◆ YOUR GOAL ◆
Using the data below, return every line that holds the word "plus".

◆ PROVIDED RECORDS ◆
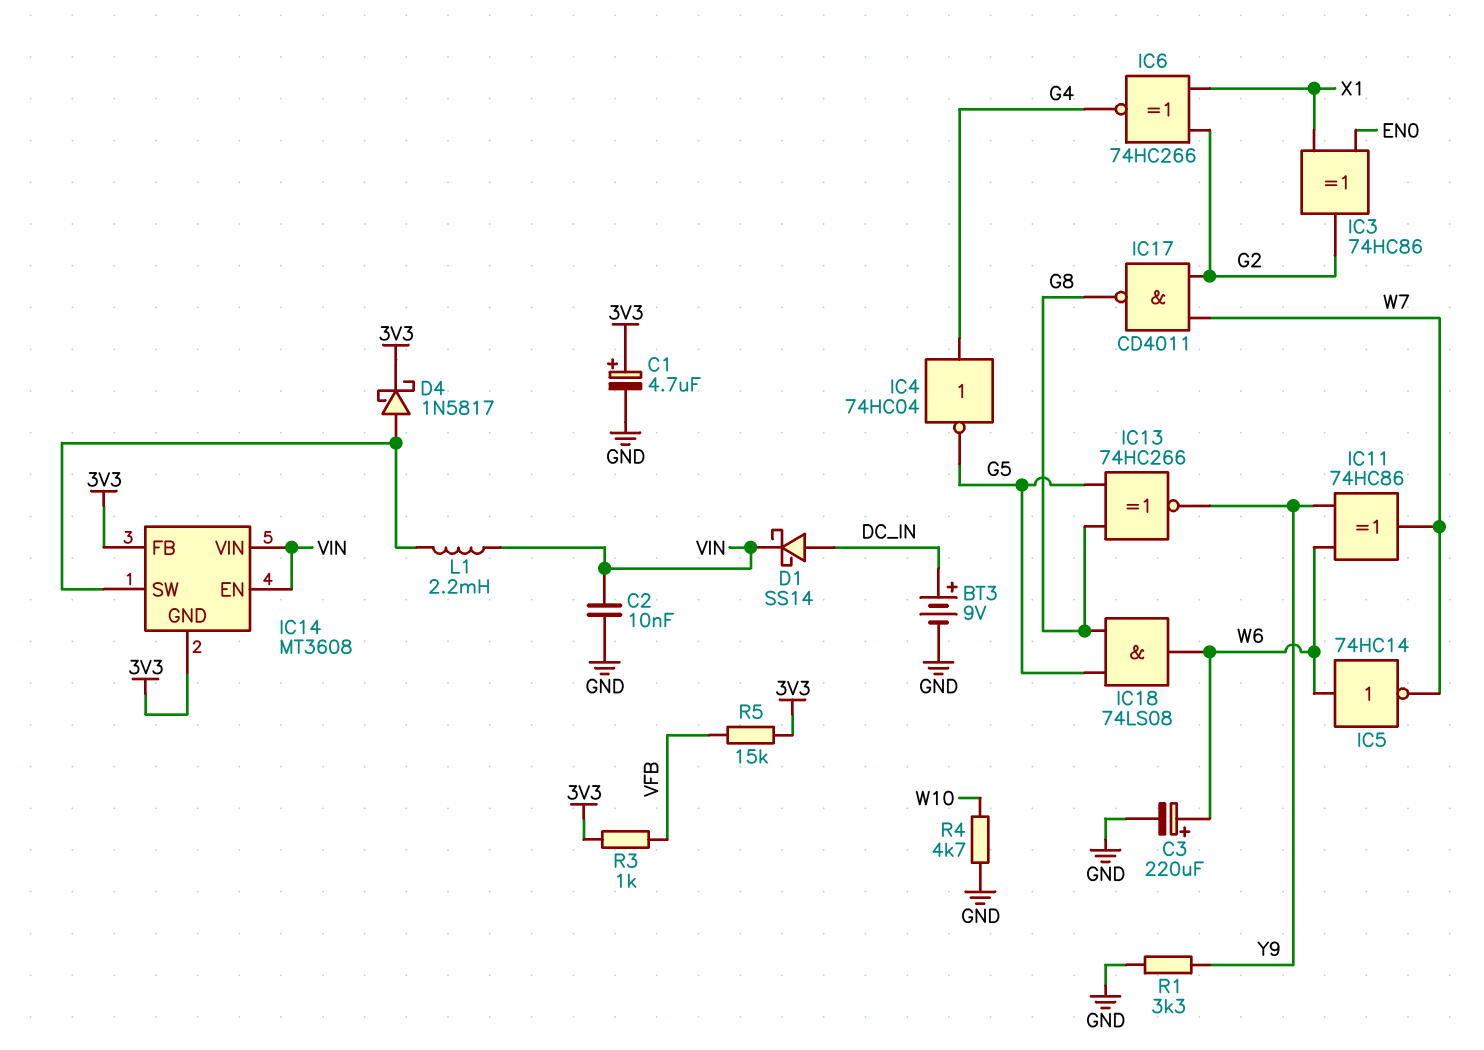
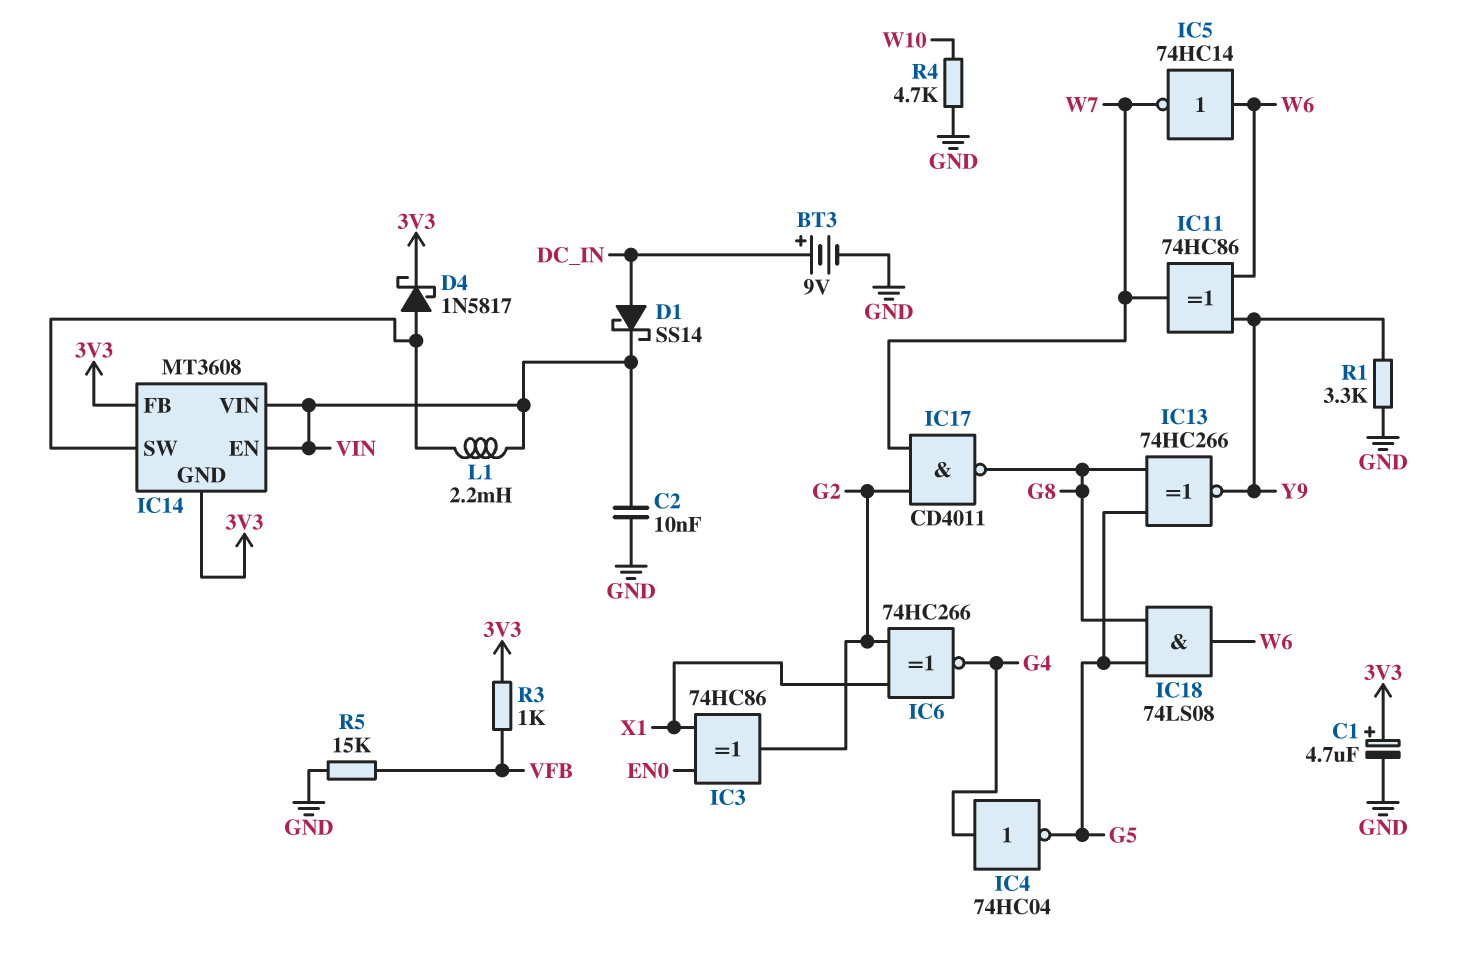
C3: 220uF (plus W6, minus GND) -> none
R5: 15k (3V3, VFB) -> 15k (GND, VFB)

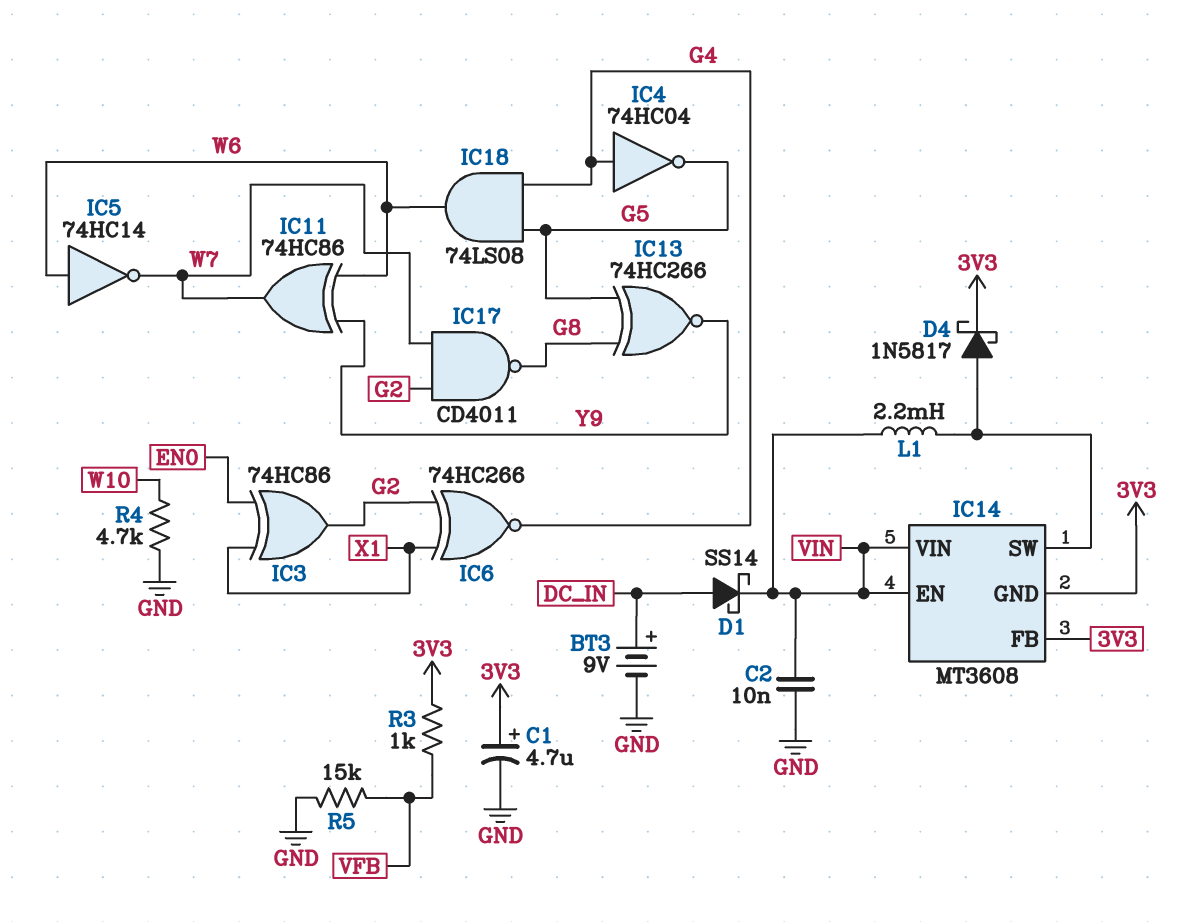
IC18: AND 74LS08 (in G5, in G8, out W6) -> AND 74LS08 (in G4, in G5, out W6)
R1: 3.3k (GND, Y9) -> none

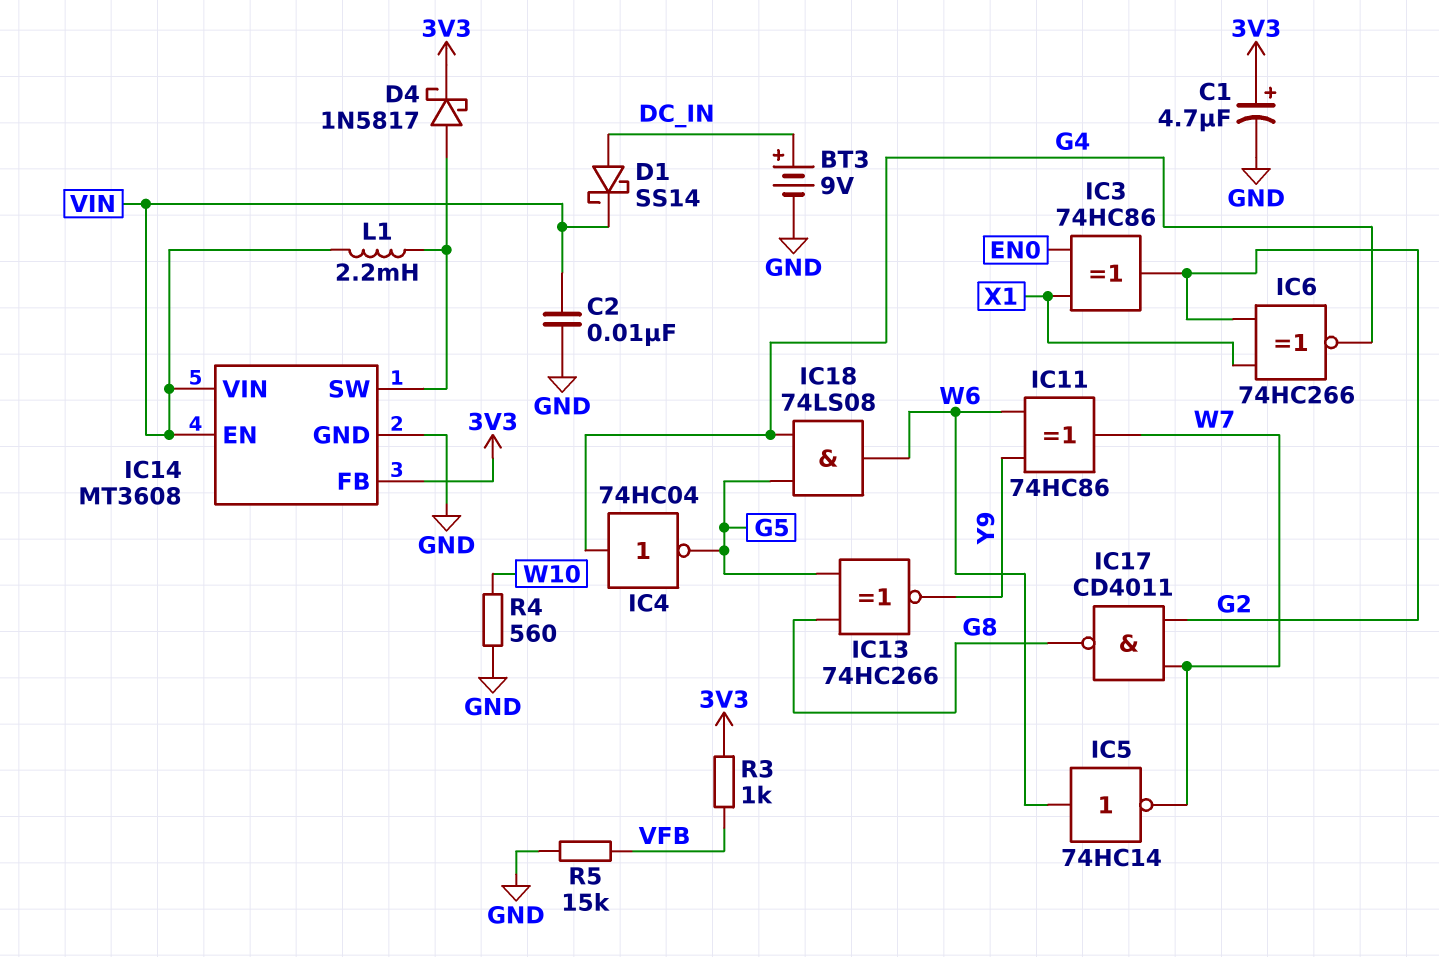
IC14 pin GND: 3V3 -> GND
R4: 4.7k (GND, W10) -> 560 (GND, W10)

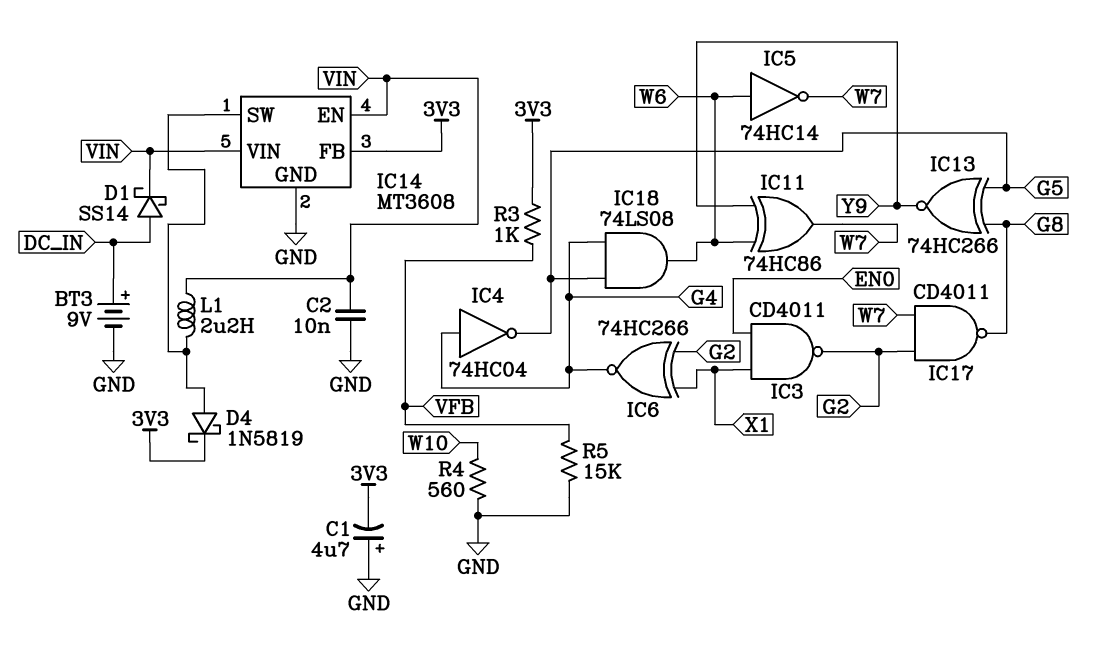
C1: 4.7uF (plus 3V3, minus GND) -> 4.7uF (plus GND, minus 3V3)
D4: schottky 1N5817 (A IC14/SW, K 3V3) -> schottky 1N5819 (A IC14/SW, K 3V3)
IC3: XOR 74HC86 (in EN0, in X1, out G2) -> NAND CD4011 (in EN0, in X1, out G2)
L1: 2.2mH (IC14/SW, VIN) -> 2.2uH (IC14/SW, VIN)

◆ ANSWER TO THIS EXERCISE ◆
C3: 220uF (plus W6, minus GND) -> none
C1: 4.7uF (plus 3V3, minus GND) -> 4.7uF (plus GND, minus 3V3)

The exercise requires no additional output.